▶ **Records shown**
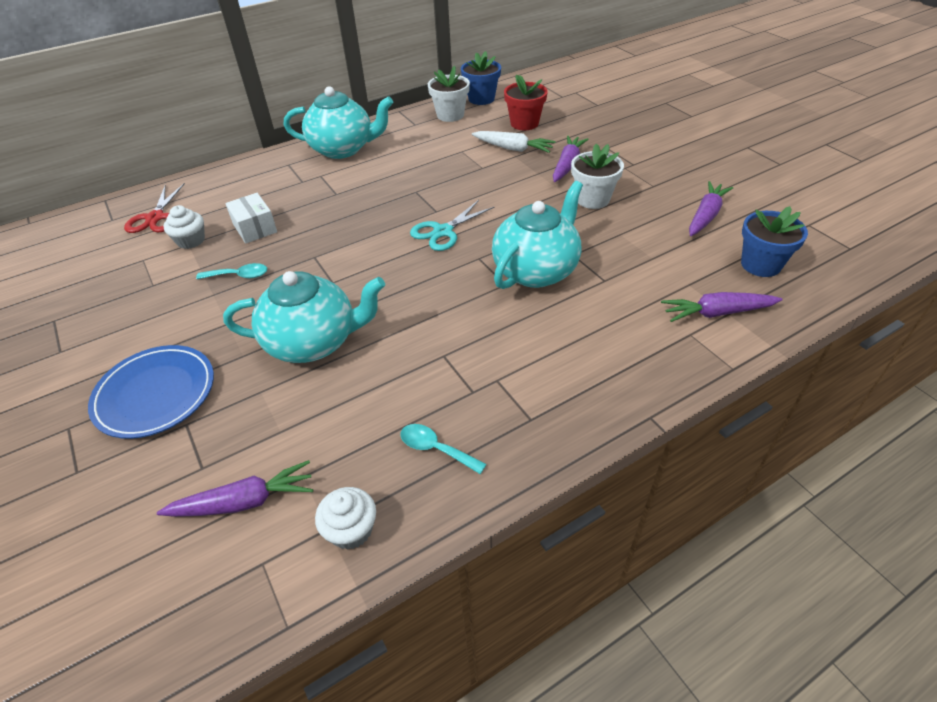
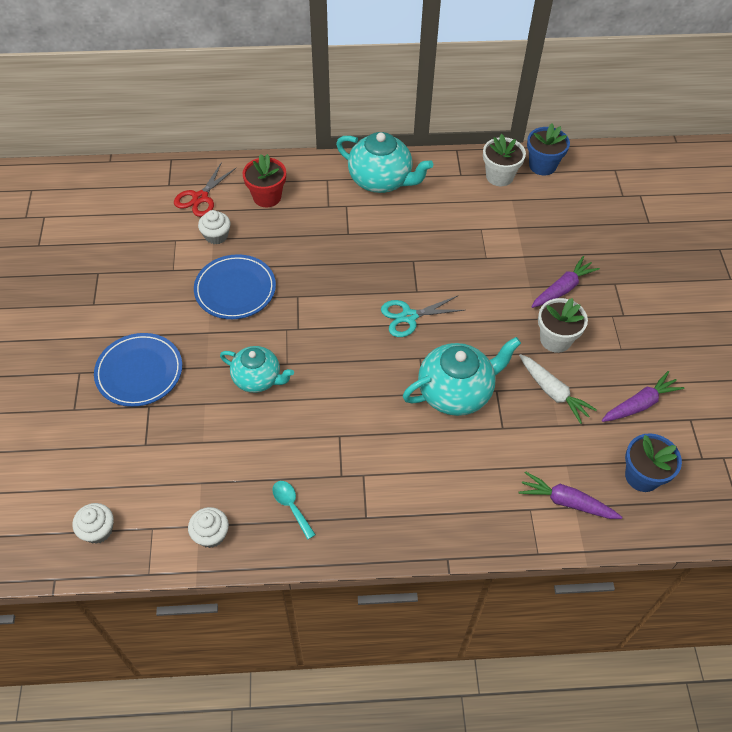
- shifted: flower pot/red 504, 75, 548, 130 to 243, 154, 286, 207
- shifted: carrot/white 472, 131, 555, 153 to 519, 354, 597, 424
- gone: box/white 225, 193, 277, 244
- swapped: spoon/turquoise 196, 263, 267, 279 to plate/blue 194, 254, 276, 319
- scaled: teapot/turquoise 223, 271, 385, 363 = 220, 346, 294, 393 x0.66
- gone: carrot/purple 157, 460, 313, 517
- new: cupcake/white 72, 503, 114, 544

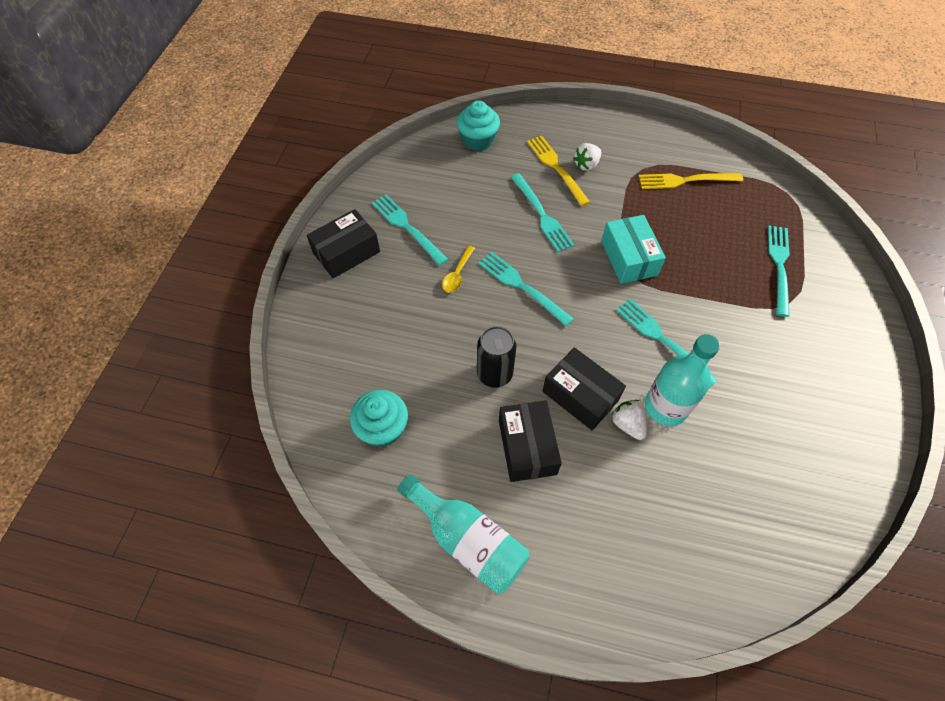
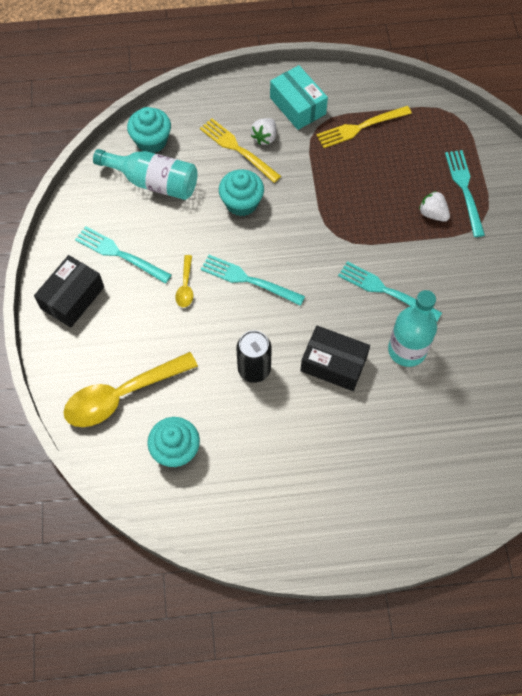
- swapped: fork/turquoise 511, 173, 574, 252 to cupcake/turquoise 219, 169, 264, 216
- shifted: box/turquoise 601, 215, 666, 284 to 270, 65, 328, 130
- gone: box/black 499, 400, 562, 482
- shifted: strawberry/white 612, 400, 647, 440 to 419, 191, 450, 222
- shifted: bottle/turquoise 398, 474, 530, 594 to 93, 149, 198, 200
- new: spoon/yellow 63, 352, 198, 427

▶ **What is required**
Lines from the one that contains "- gone: carrot/purple 157, 460, 313, 517" through the last line of the data above are to be extracted exactly, with no pictures and no other lines.

▶ **Solution**
- gone: carrot/purple 157, 460, 313, 517
- new: cupcake/white 72, 503, 114, 544

- swapped: fork/turquoise 511, 173, 574, 252 to cupcake/turquoise 219, 169, 264, 216
- shifted: box/turquoise 601, 215, 666, 284 to 270, 65, 328, 130
- gone: box/black 499, 400, 562, 482
- shifted: strawberry/white 612, 400, 647, 440 to 419, 191, 450, 222
- shifted: bottle/turquoise 398, 474, 530, 594 to 93, 149, 198, 200
- new: spoon/yellow 63, 352, 198, 427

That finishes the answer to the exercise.